» **Work order**
What is needed is an exact transcription of the line containing "recolor | blue" and every line after it through the end of the entries below, with no pictures.

── Records

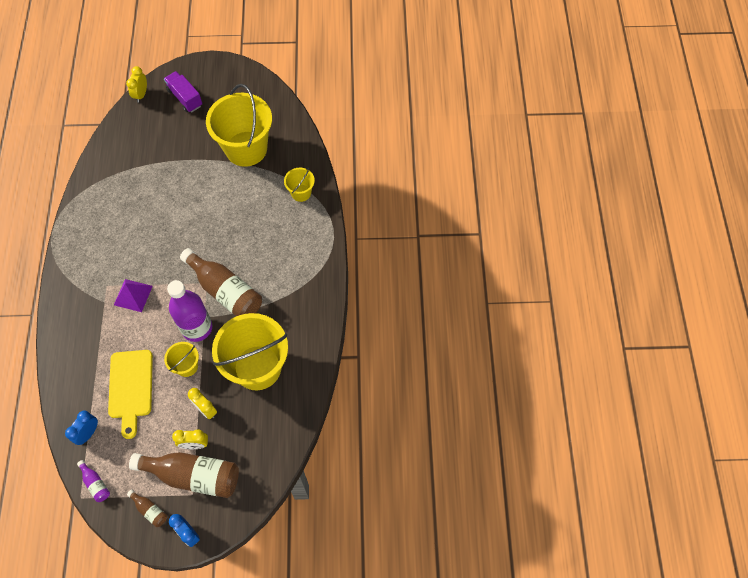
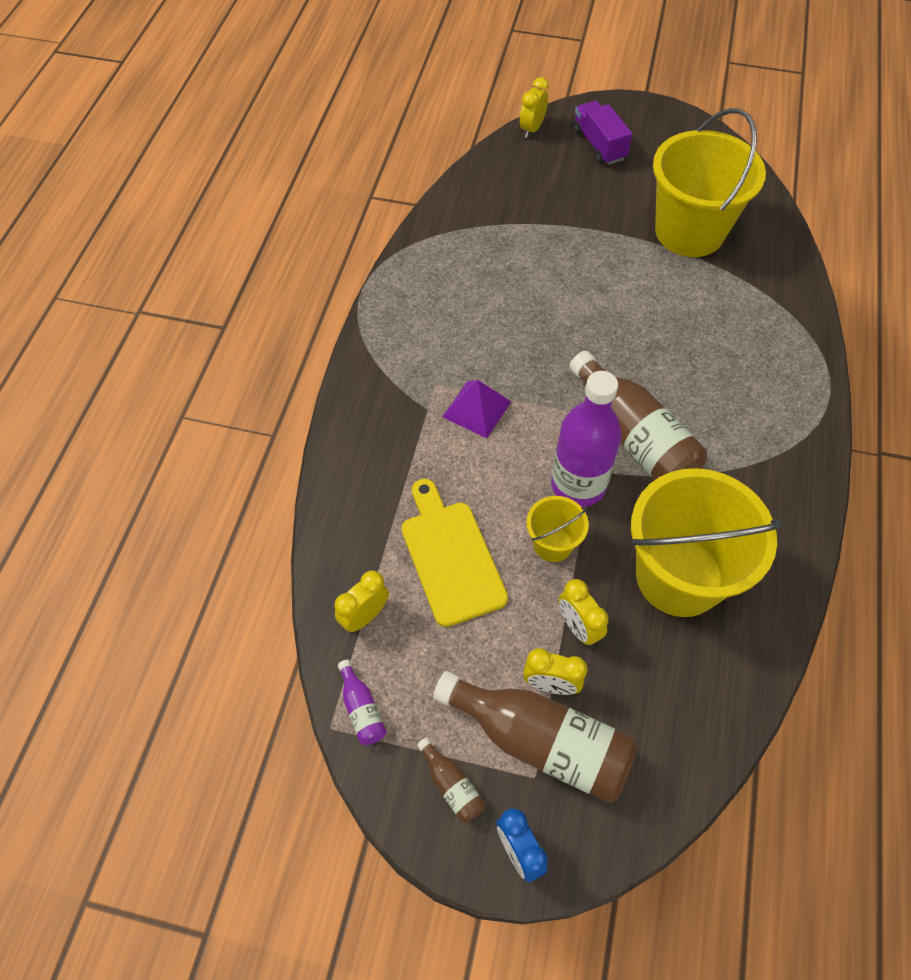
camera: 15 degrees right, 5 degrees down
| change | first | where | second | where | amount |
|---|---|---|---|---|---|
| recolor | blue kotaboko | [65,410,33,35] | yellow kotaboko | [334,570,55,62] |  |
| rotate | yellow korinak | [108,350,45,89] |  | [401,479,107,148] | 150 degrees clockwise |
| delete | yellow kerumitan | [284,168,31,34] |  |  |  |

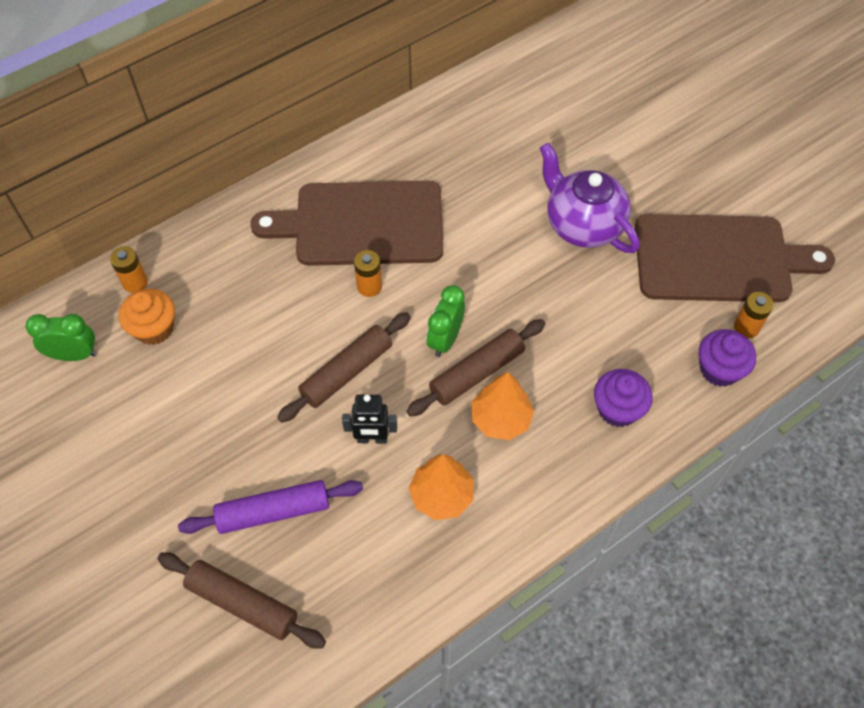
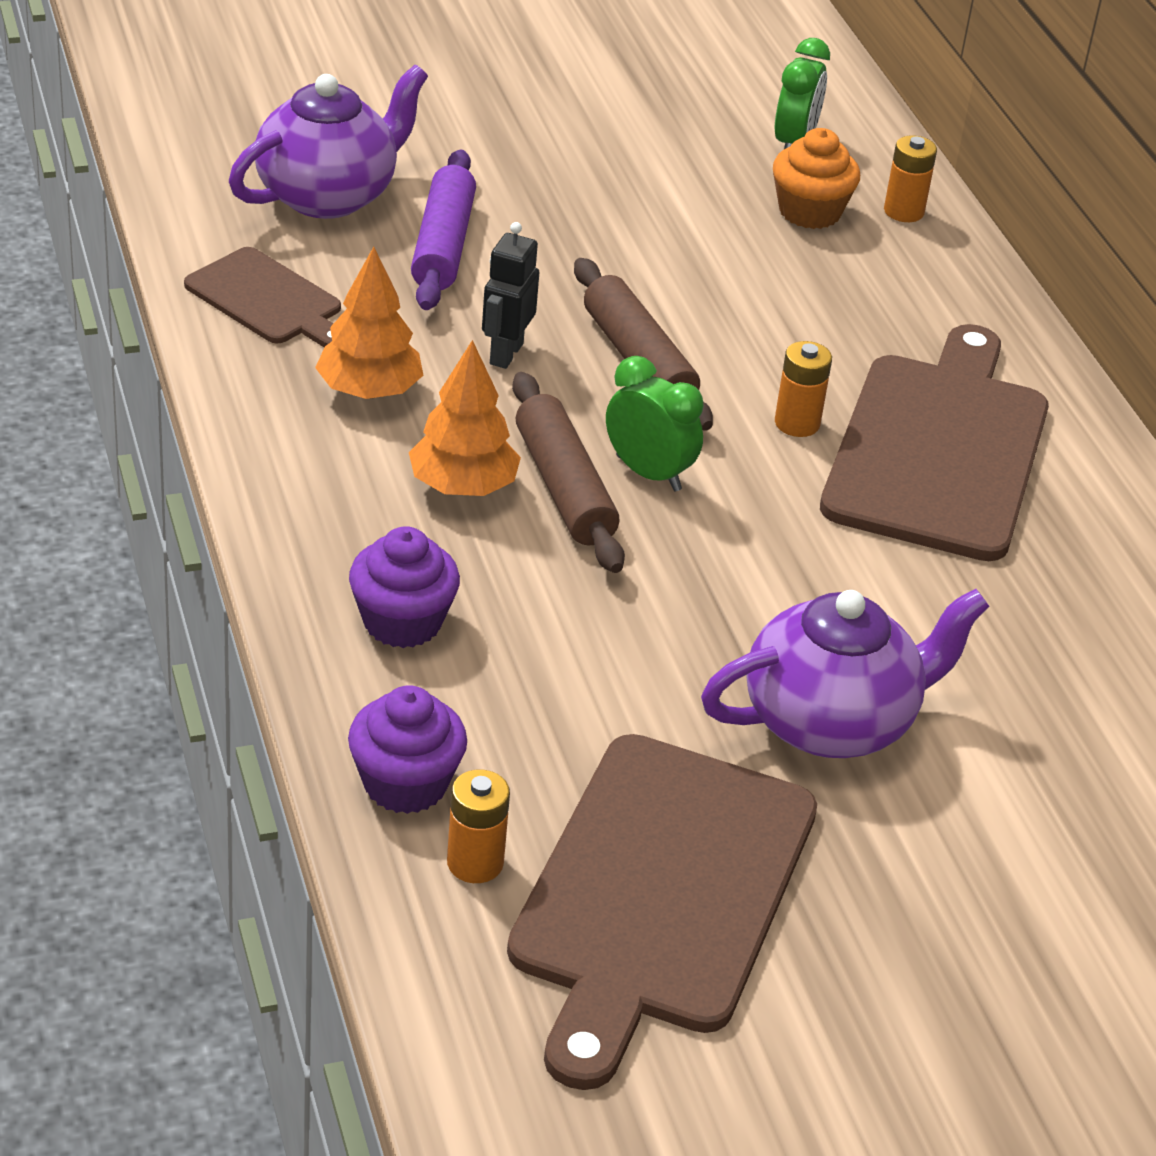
camera: 105 degrees right, 20 degrees down
| change | first | where | second | where | amount |
|---|---|---|---|---|---|
| replace | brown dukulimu | [157,552,169,96] | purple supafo | [229,65,199,154] |  |
| insert |  |  | brown korinak | [184,247,157,100] |  |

────

» **Answer to this exercise**
| recolor | blue kotaboko | [65,410,33,35] | yellow kotaboko | [334,570,55,62] |  |
| rotate | yellow korinak | [108,350,45,89] |  | [401,479,107,148] | 150 degrees clockwise |
| delete | yellow kerumitan | [284,168,31,34] |  |  |  |

camera: 105 degrees right, 20 degrees down
| change | first | where | second | where | amount |
|---|---|---|---|---|---|
| replace | brown dukulimu | [157,552,169,96] | purple supafo | [229,65,199,154] |  |
| insert |  |  | brown korinak | [184,247,157,100] |  |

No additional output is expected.